[What is needed]
How many lines in the data below contain the string "brick"? Answer with the number only.

[Input data]
+--
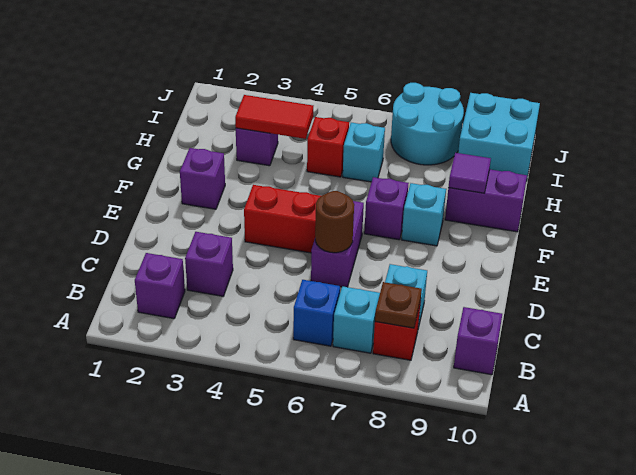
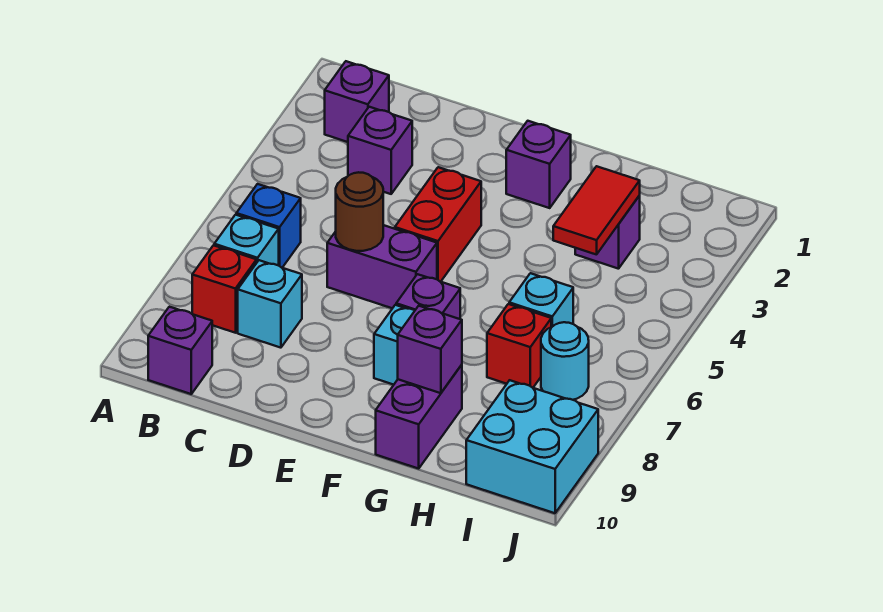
brown plate B8 level 2 -> none
purple tile G9 level 2 -> purple brick G9 level 2
red brick H5 level 1 -> red brick H7 level 1
cyan round brick I7:J8 level 1 -> cyan round brick I7 level 1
+--
[Finished exercise]
3